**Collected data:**
__________

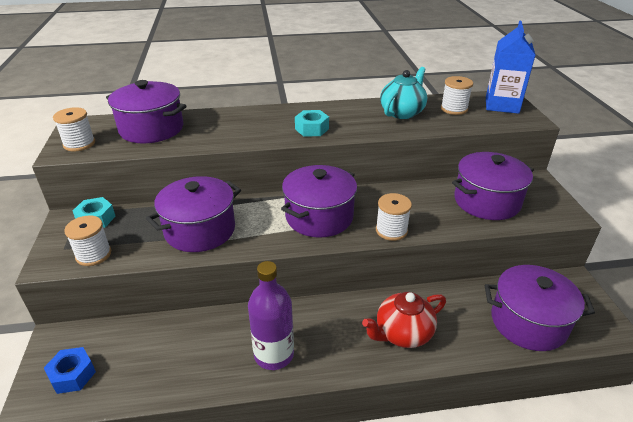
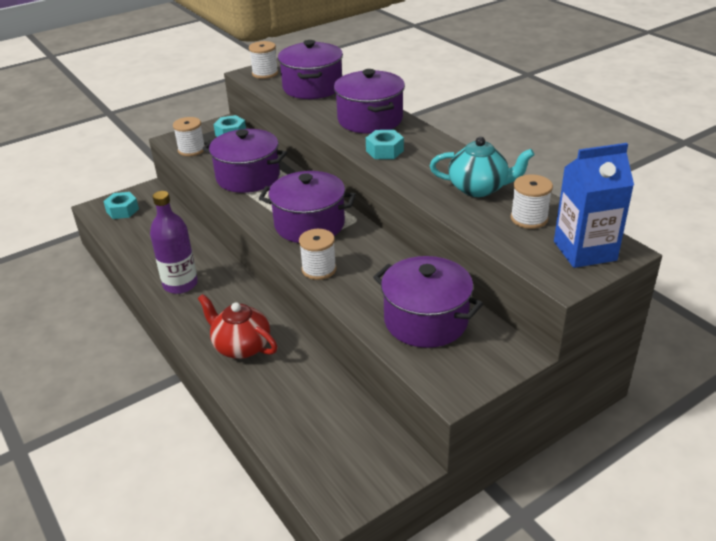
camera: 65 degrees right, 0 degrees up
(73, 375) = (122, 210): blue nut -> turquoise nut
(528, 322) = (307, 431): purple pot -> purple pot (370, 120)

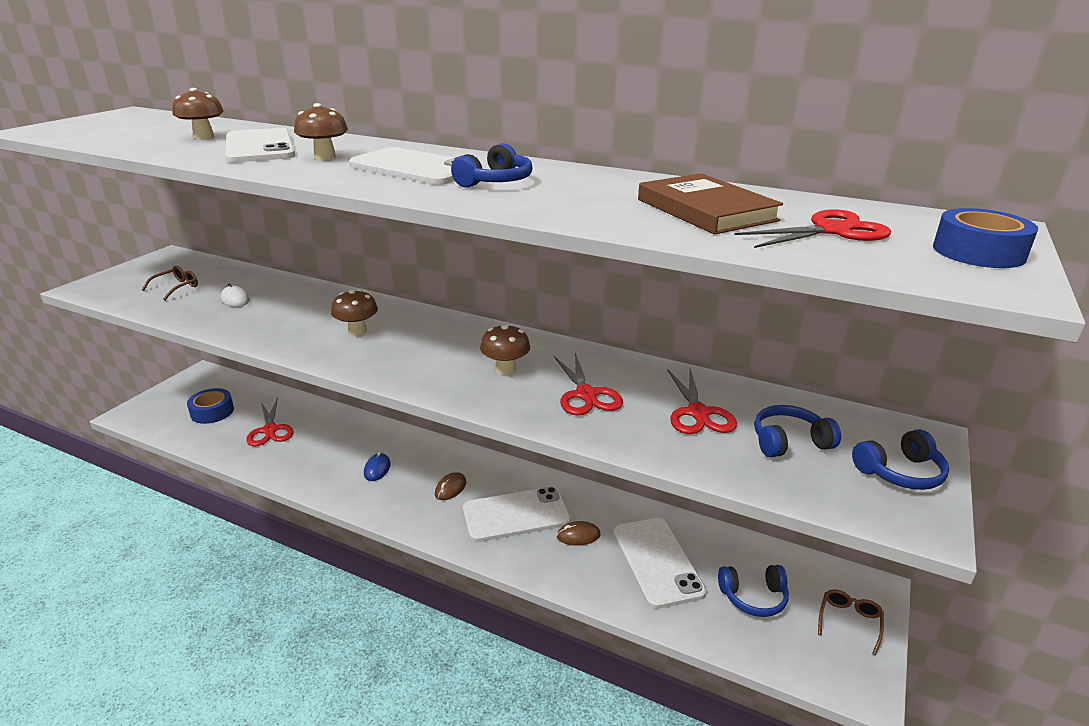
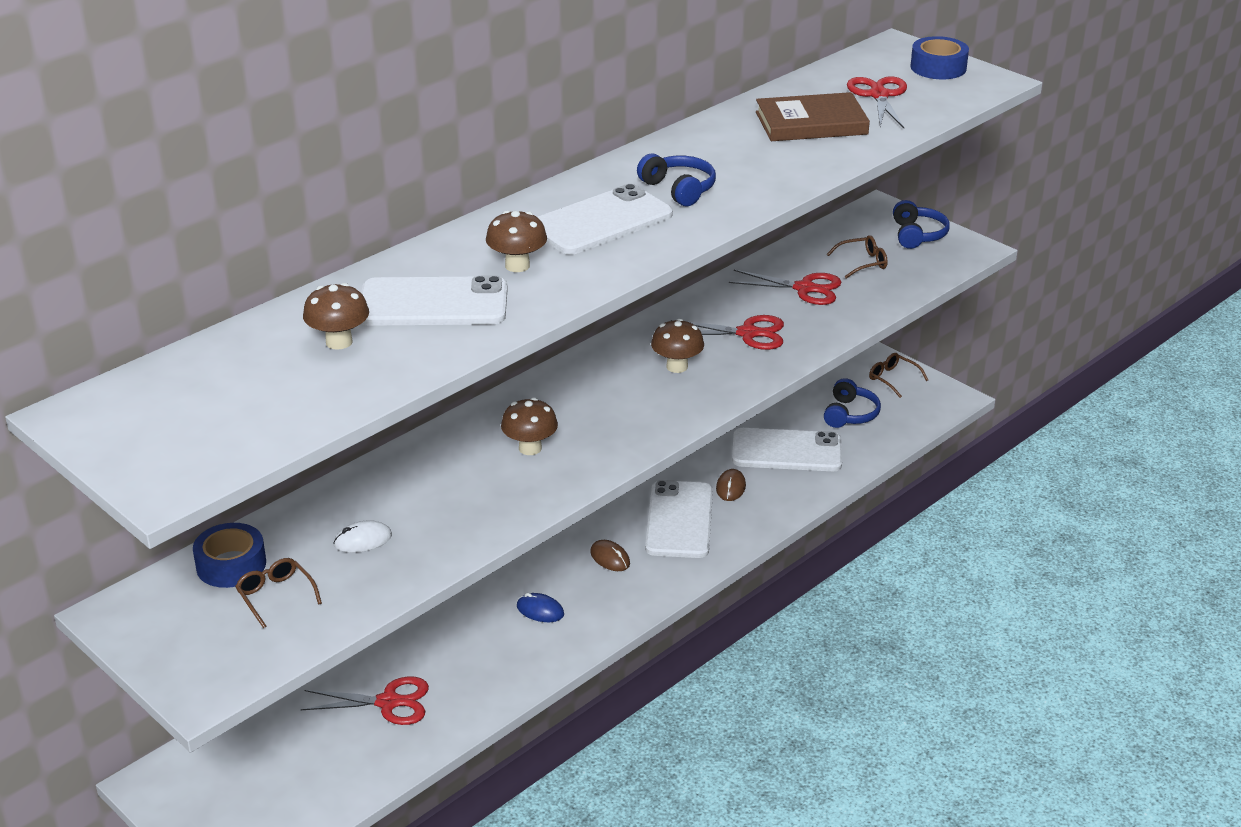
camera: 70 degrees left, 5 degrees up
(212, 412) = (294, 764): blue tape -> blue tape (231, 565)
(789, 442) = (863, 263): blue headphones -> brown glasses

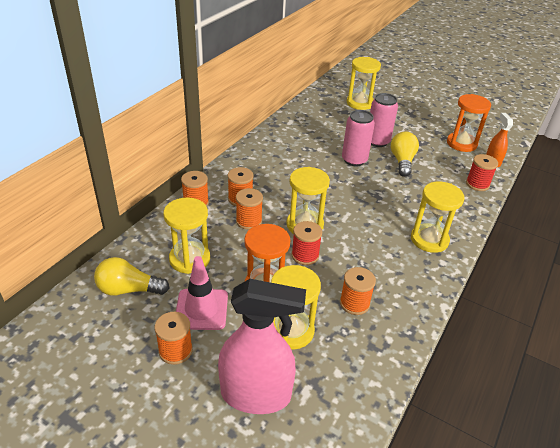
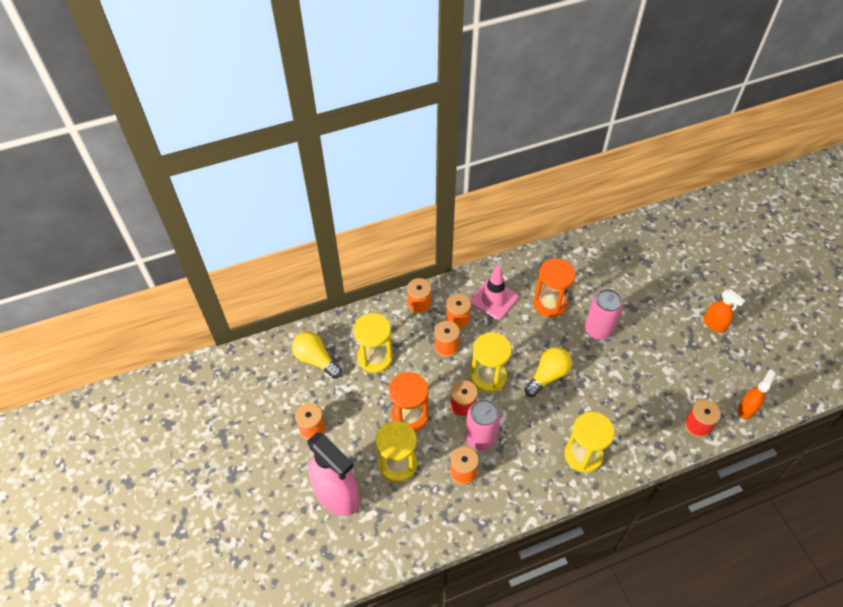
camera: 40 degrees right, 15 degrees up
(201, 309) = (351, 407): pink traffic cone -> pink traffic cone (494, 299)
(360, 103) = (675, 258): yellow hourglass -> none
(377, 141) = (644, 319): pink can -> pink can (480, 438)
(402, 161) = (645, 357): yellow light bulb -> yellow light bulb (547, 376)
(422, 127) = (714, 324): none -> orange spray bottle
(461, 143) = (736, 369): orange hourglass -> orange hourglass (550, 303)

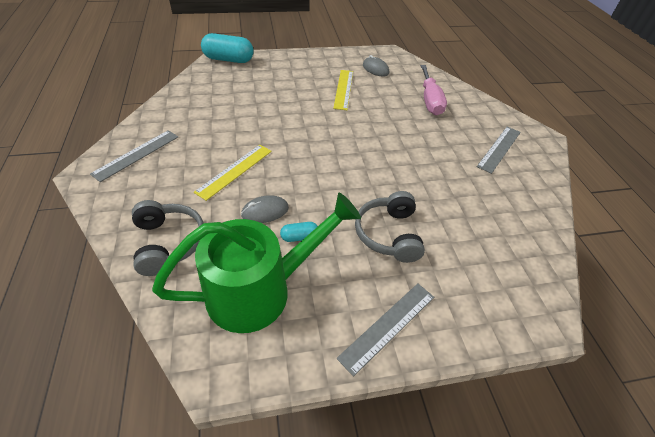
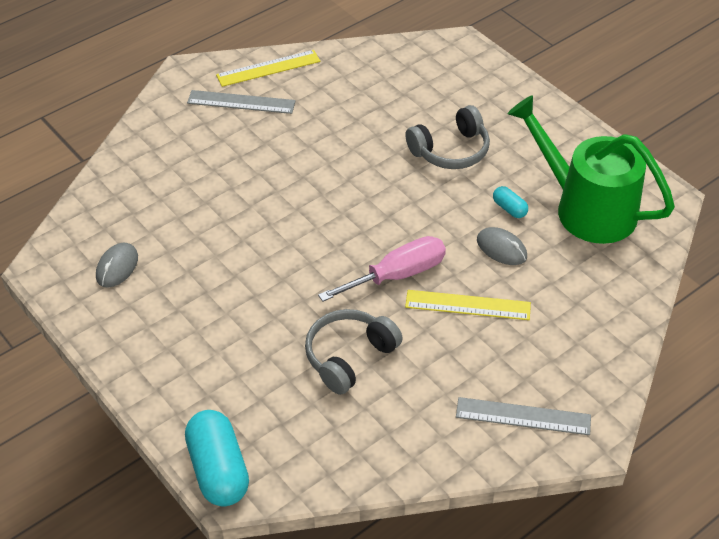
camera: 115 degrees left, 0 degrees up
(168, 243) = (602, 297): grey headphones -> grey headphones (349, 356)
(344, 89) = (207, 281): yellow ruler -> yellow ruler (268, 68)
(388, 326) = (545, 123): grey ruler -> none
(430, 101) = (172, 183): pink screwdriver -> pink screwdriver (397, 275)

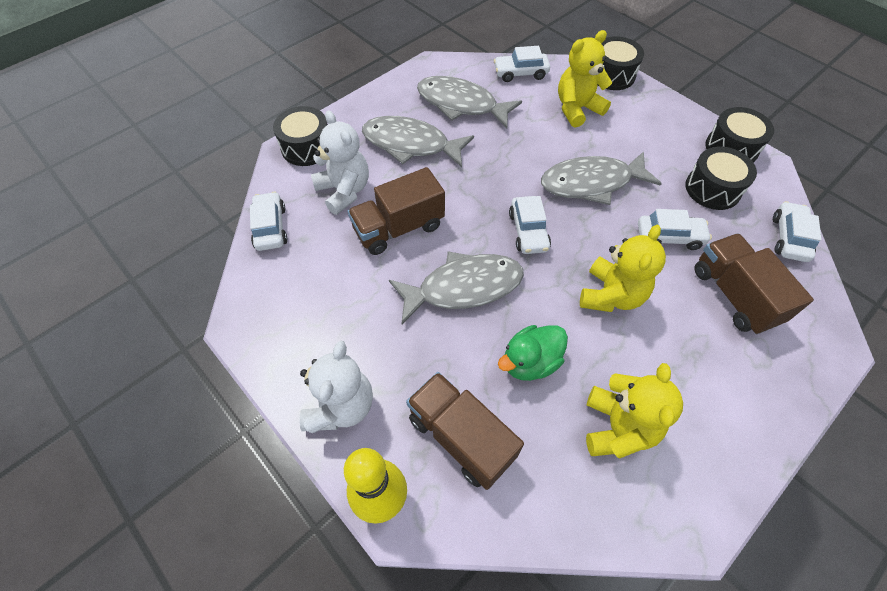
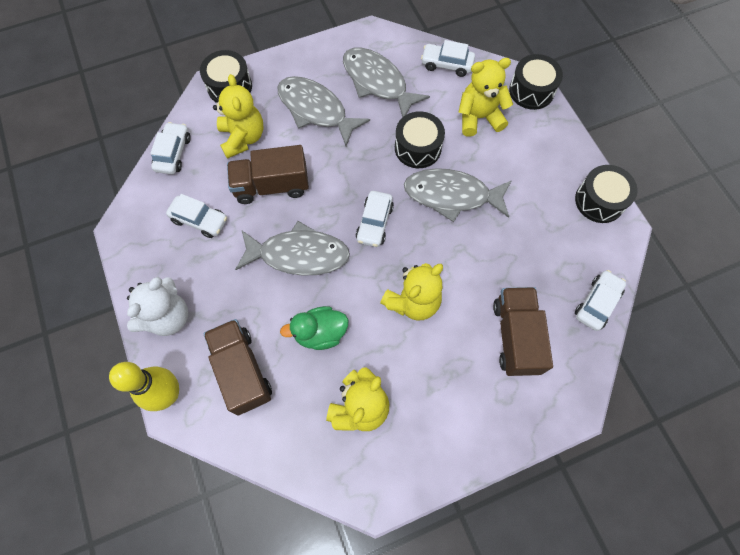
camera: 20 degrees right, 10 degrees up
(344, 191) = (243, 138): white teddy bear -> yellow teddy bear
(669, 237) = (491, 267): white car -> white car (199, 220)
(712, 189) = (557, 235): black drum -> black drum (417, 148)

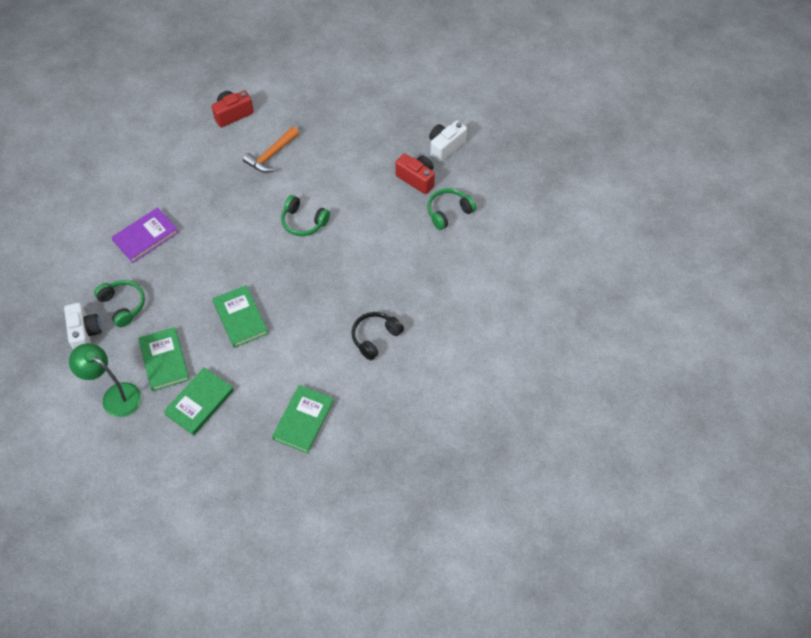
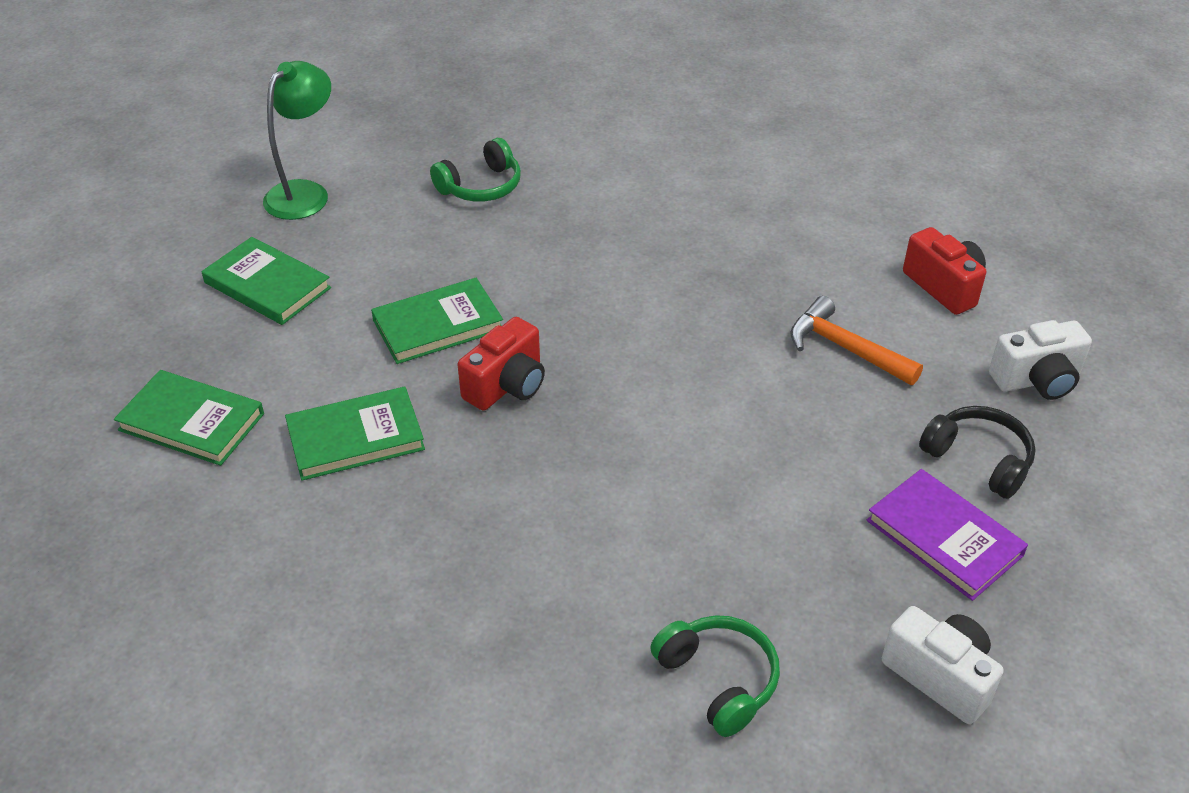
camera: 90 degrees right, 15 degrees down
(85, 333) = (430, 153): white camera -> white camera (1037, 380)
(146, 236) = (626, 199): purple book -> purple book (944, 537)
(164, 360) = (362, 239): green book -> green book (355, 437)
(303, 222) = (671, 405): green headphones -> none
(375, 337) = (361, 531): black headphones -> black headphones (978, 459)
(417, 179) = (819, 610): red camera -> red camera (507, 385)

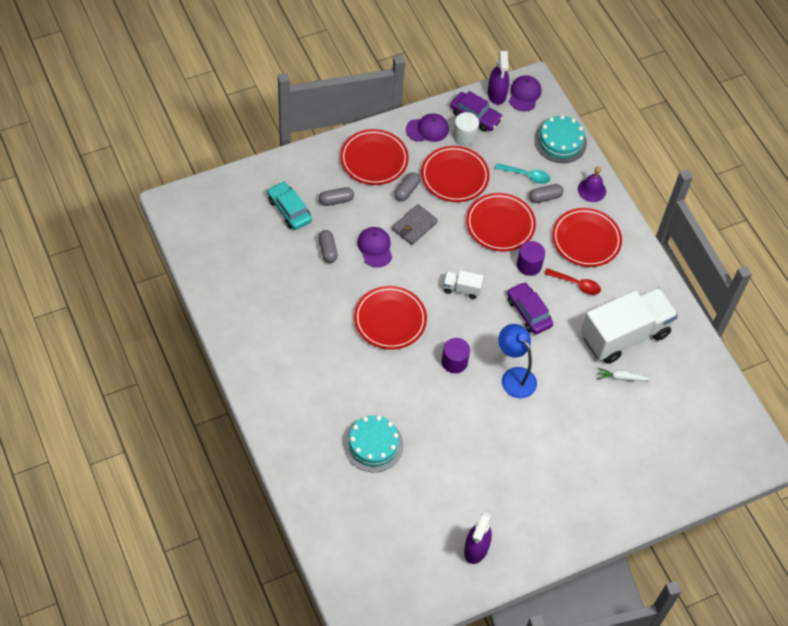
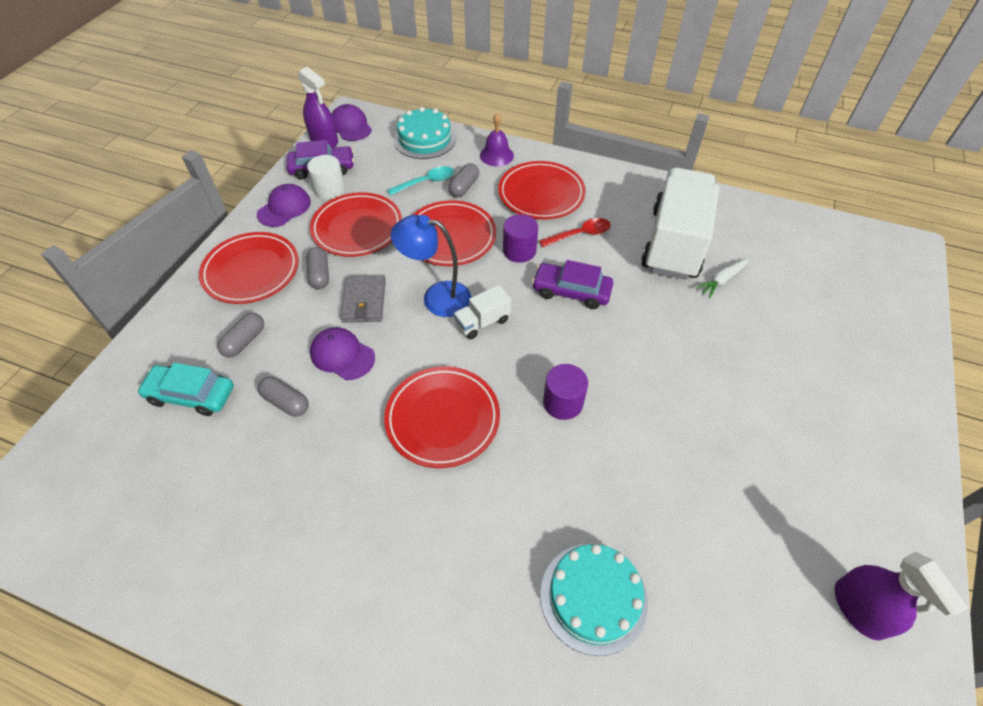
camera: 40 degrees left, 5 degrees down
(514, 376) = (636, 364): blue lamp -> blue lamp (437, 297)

__________

**Exercise details:**
Leave every image out and retype the entries above word for word.

**Your solution:**
camera: 65 degrees right, 0 degrees up
(73, 375) = (122, 210): blue nut -> turquoise nut
(528, 322) = (307, 431): purple pot -> purple pot (370, 120)

camera: 70 degrees left, 5 degrees up
(212, 412) = (294, 764): blue tape -> blue tape (231, 565)
(789, 442) = (863, 263): blue headphones -> brown glasses

camera: 40 degrees right, 15 degrees up
(201, 309) = (351, 407): pink traffic cone -> pink traffic cone (494, 299)
(360, 103) = (675, 258): yellow hourglass -> none
(377, 141) = (644, 319): pink can -> pink can (480, 438)
(402, 161) = (645, 357): yellow light bulb -> yellow light bulb (547, 376)
(422, 127) = (714, 324): none -> orange spray bottle
(461, 143) = (736, 369): orange hourglass -> orange hourglass (550, 303)

camera: 115 degrees left, 0 degrees up
(168, 243) = (602, 297): grey headphones -> grey headphones (349, 356)
(344, 89) = (207, 281): yellow ruler -> yellow ruler (268, 68)
(388, 326) = (545, 123): grey ruler -> none
(430, 101) = (172, 183): pink screwdriver -> pink screwdriver (397, 275)

camera: 20 degrees right, 10 degrees up
(344, 191) = (243, 138): white teddy bear -> yellow teddy bear
(669, 237) = (491, 267): white car -> white car (199, 220)
(712, 189) = (557, 235): black drum -> black drum (417, 148)

camera: 90 degrees right, 15 degrees down
(85, 333) = (430, 153): white camera -> white camera (1037, 380)
(146, 236) = (626, 199): purple book -> purple book (944, 537)
(164, 360) = (362, 239): green book -> green book (355, 437)
(303, 222) = (671, 405): green headphones -> none
(375, 337) = (361, 531): black headphones -> black headphones (978, 459)
(417, 179) = (819, 610): red camera -> red camera (507, 385)

camera: 40 degrees left, 5 degrees down
(514, 376) = (636, 364): blue lamp -> blue lamp (437, 297)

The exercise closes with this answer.